### Entries provided
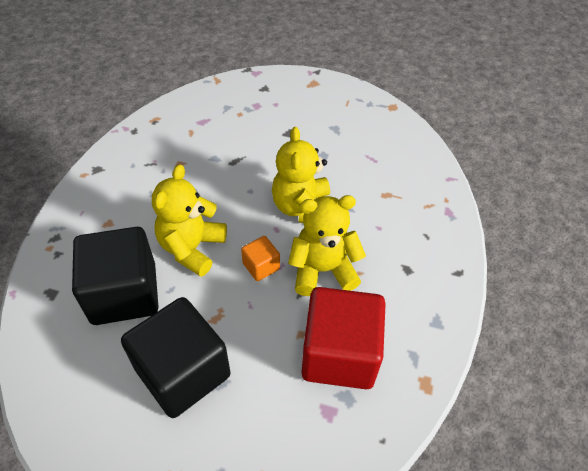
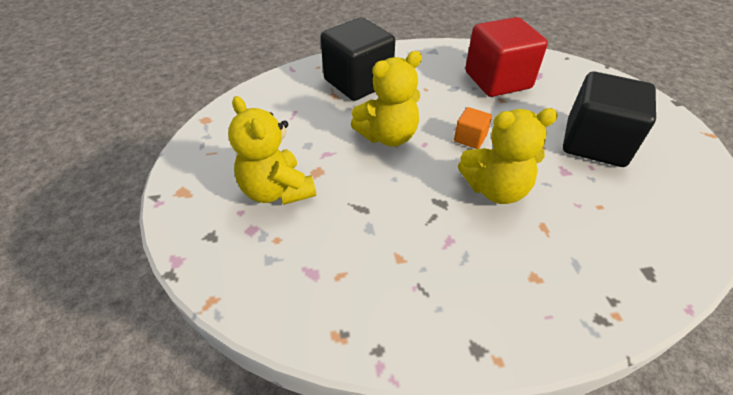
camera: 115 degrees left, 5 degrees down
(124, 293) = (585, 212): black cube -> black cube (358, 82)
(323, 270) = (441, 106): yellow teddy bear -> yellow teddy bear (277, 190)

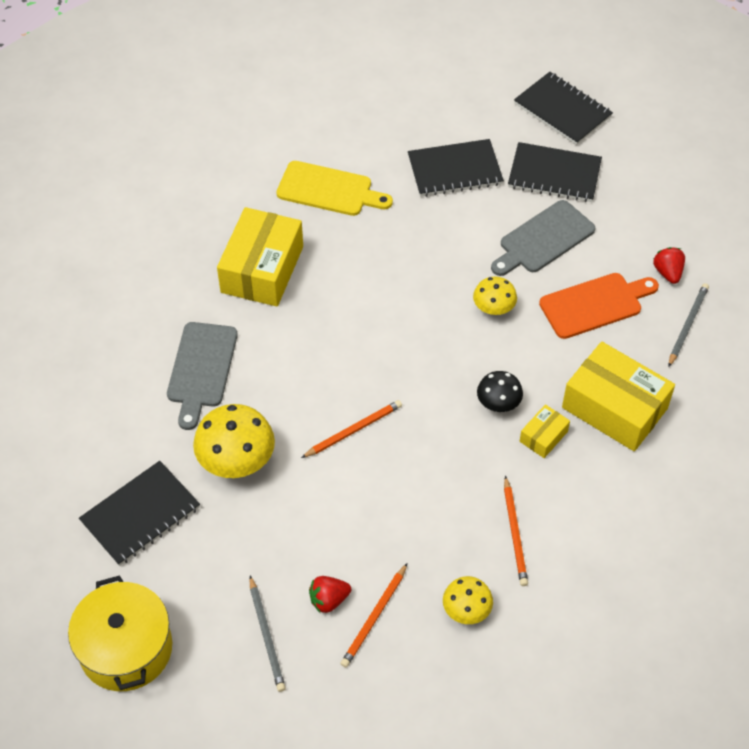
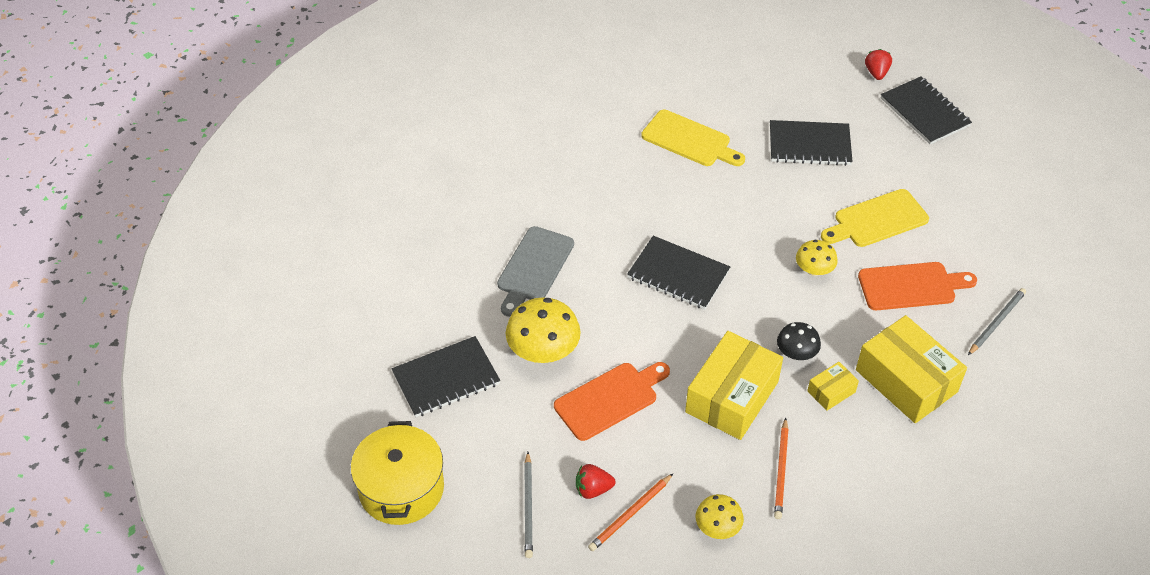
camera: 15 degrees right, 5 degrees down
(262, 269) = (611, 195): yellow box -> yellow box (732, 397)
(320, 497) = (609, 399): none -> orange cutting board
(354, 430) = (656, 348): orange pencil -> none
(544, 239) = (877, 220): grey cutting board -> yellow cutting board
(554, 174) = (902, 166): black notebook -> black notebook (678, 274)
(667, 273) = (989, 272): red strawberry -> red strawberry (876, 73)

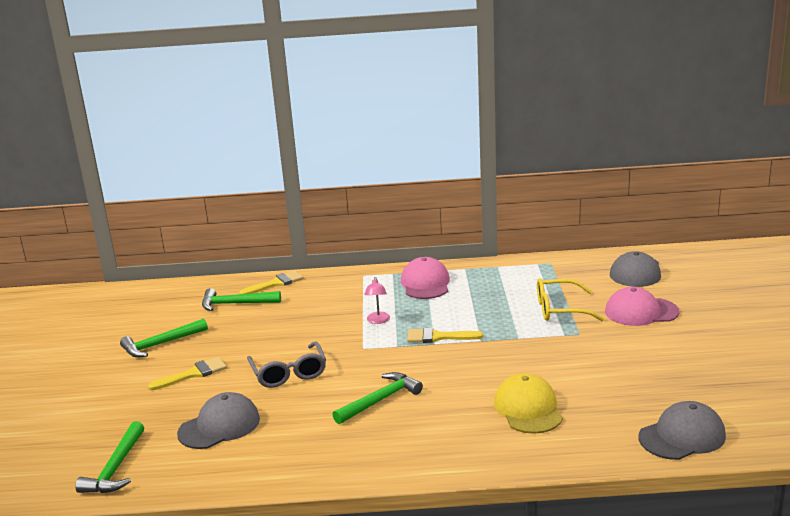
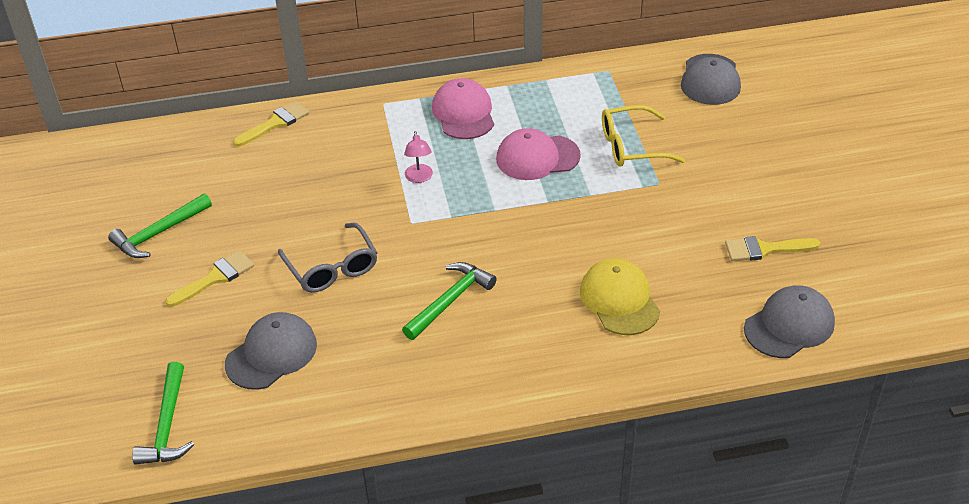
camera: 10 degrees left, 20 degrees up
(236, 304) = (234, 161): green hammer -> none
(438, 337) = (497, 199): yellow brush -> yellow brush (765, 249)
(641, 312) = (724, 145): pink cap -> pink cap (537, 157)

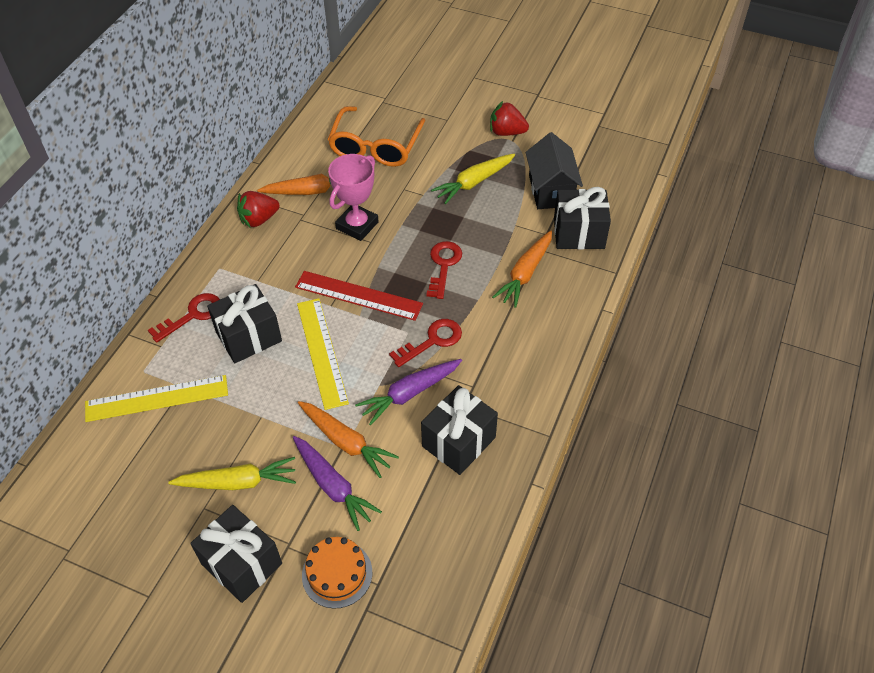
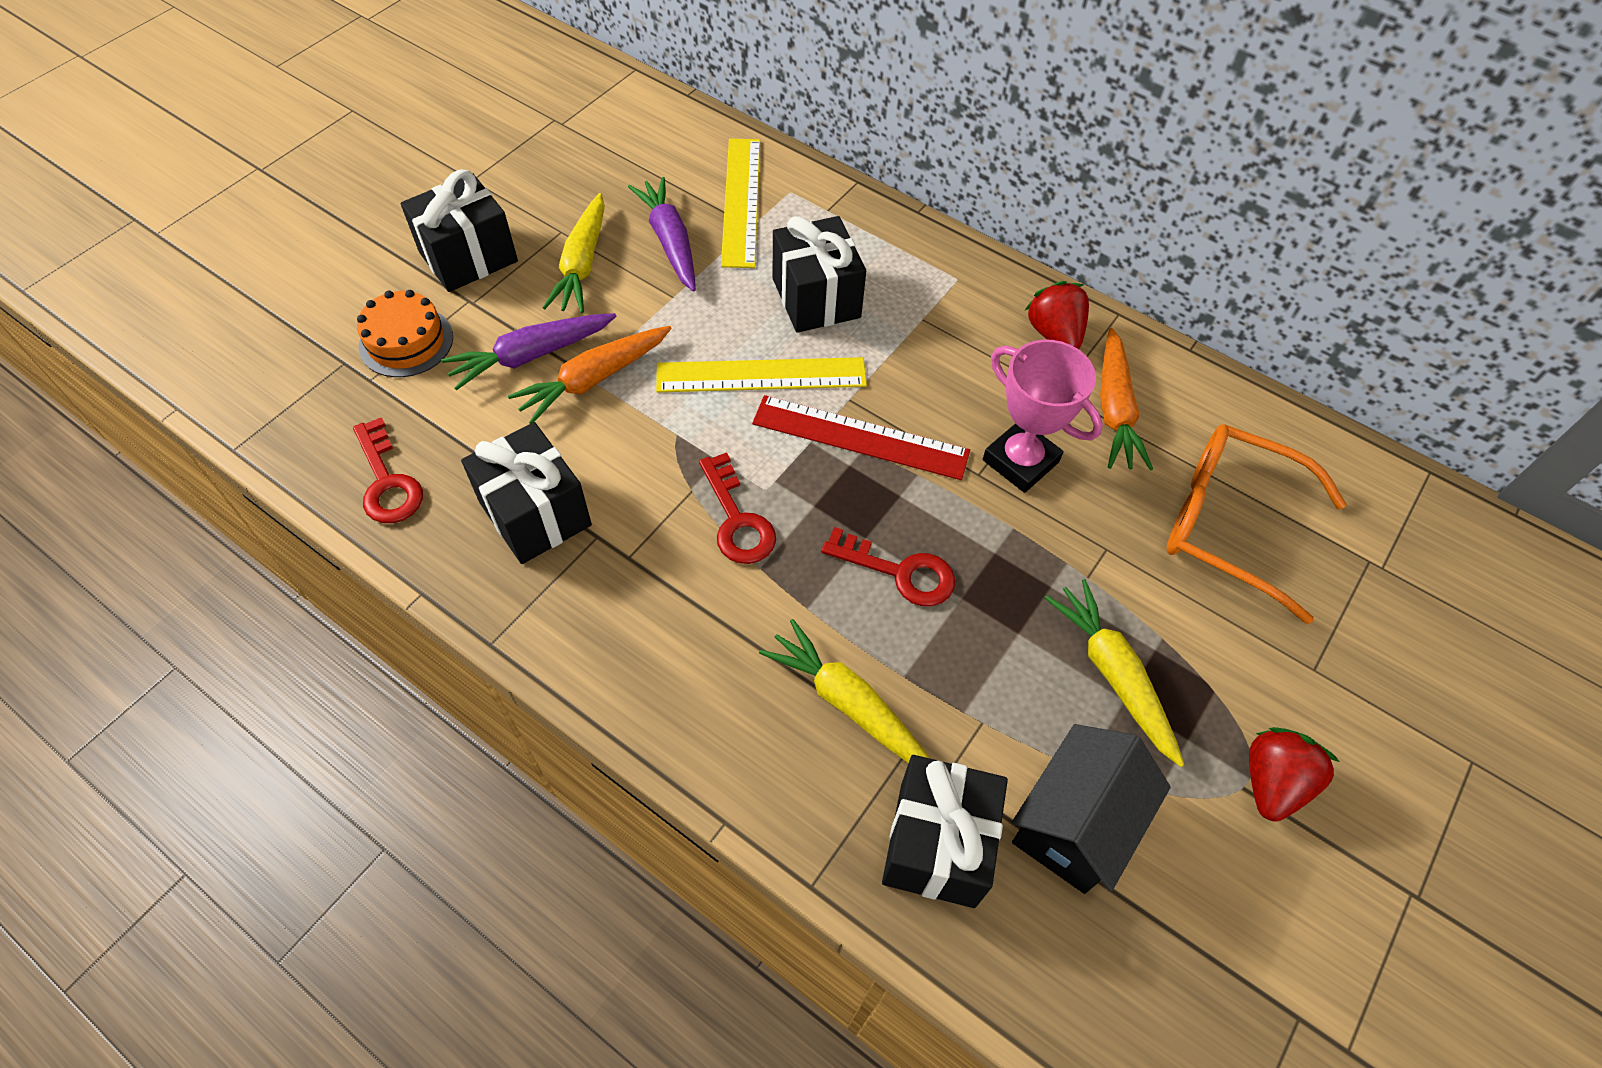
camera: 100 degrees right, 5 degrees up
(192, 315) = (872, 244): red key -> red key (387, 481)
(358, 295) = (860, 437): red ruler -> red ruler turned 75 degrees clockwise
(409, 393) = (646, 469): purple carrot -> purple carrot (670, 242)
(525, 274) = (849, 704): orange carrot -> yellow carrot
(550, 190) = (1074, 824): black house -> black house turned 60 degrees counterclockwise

### What the task requires
Could the entries above be printed again exactly, apart from the pictures?

### Reply to the exercise
camera: 115 degrees left, 5 degrees down
(124, 293) = (585, 212): black cube -> black cube (358, 82)
(323, 270) = (441, 106): yellow teddy bear -> yellow teddy bear (277, 190)

camera: 15 degrees right, 5 degrees down
(262, 269) = (611, 195): yellow box -> yellow box (732, 397)
(320, 497) = (609, 399): none -> orange cutting board
(354, 430) = (656, 348): orange pencil -> none
(544, 239) = (877, 220): grey cutting board -> yellow cutting board
(554, 174) = (902, 166): black notebook -> black notebook (678, 274)
(667, 273) = (989, 272): red strawberry -> red strawberry (876, 73)

camera: 10 degrees left, 20 degrees up
(236, 304) = (234, 161): green hammer -> none
(438, 337) = (497, 199): yellow brush -> yellow brush (765, 249)
(641, 312) = (724, 145): pink cap -> pink cap (537, 157)

camera: 100 degrees right, 5 degrees up
(192, 315) = (872, 244): red key -> red key (387, 481)
(358, 295) = (860, 437): red ruler -> red ruler turned 75 degrees clockwise
(409, 393) = (646, 469): purple carrot -> purple carrot (670, 242)
(525, 274) = (849, 704): orange carrot -> yellow carrot
(550, 190) = (1074, 824): black house -> black house turned 60 degrees counterclockwise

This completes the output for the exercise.